# [The task]
Return exactly the lines from the one that contains "white soap dispenser [49,354,141,472]" up to the last line of the listing, and nothing else.

[Data block — start]

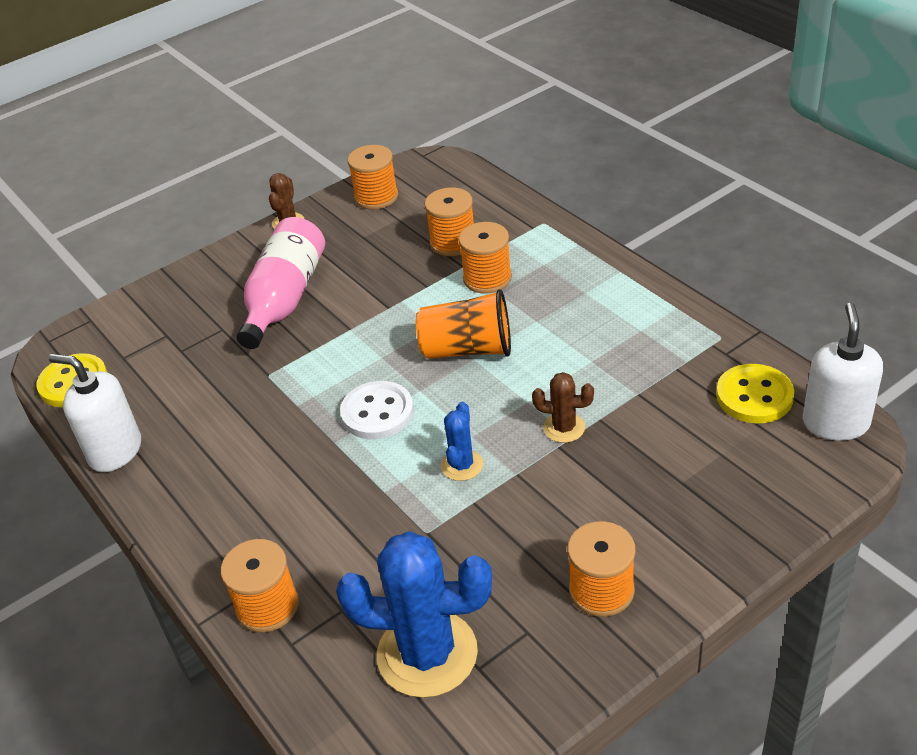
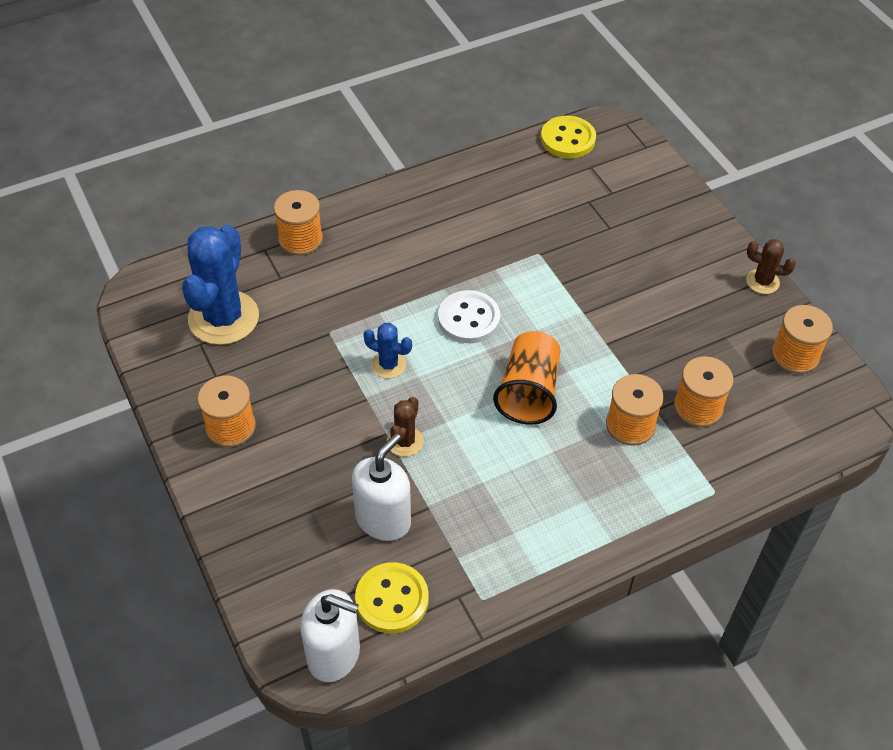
camera: 95 degrees right, 10 degrees up
white soap dispenser [49,354,141,472] -> white soap dispenser moved to [352,433,411,541]
pink bottle [237,217,325,349] -> none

[Data block — finish]

# [Exercise solution]
white soap dispenser [49,354,141,472] -> white soap dispenser moved to [352,433,411,541]
pink bottle [237,217,325,349] -> none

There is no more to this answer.